(What is required) What is needed is an exact reproduction of the lines in the records below, starting at the line with "(671, 339) = (329, 281): red" and ending at the line with "(449, 170) = (330, 183): yellow", both included, and nothing else; pictures stay out.

(Material for this task)
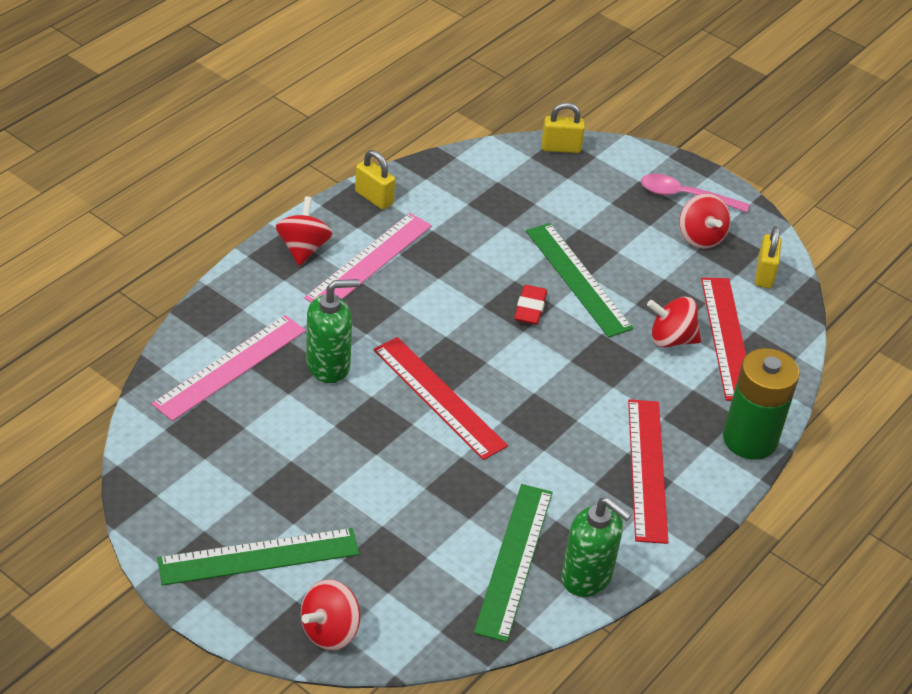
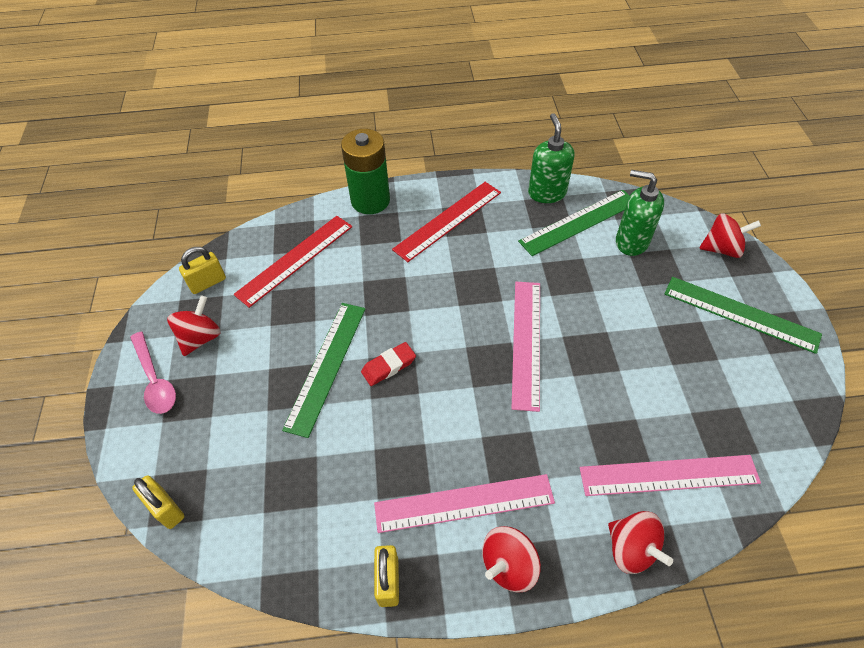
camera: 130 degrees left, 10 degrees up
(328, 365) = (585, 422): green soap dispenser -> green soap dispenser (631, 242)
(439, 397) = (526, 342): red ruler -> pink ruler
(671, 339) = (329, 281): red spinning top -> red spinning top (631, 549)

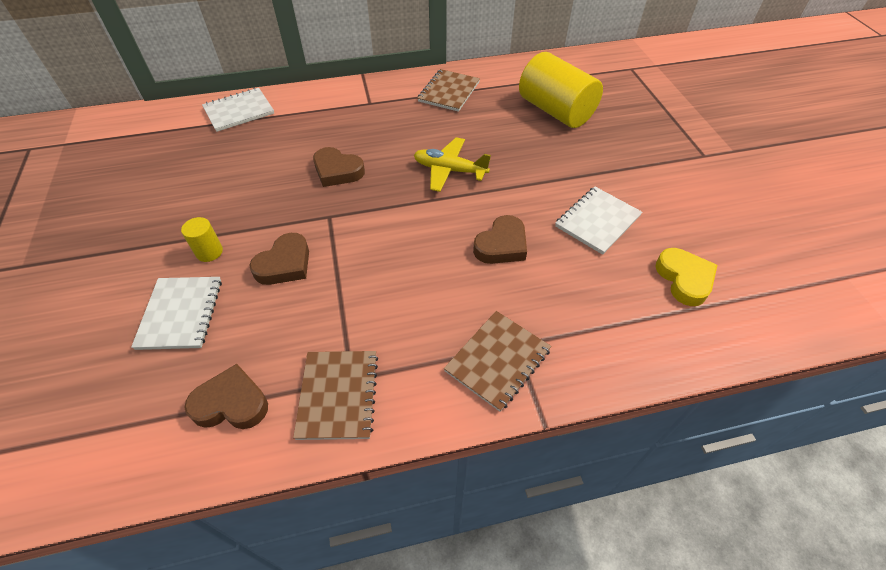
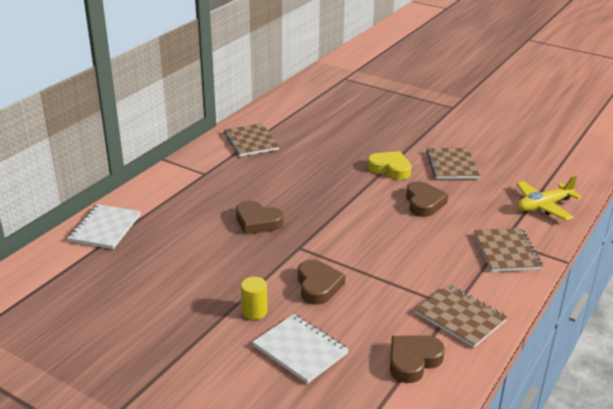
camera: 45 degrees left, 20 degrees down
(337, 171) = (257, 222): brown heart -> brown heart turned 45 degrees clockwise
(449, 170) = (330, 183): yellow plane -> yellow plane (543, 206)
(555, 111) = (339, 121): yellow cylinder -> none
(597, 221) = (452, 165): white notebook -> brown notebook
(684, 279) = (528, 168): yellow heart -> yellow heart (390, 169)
...
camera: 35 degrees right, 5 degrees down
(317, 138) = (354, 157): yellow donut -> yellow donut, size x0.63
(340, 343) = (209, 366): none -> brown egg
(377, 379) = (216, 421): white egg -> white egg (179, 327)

(Task solution)
(671, 339) = (329, 281): red spinning top -> red spinning top (631, 549)

camera: 45 degrees left, 20 degrees down
(337, 171) = (257, 222): brown heart -> brown heart turned 45 degrees clockwise
(449, 170) = (330, 183): yellow plane -> yellow plane (543, 206)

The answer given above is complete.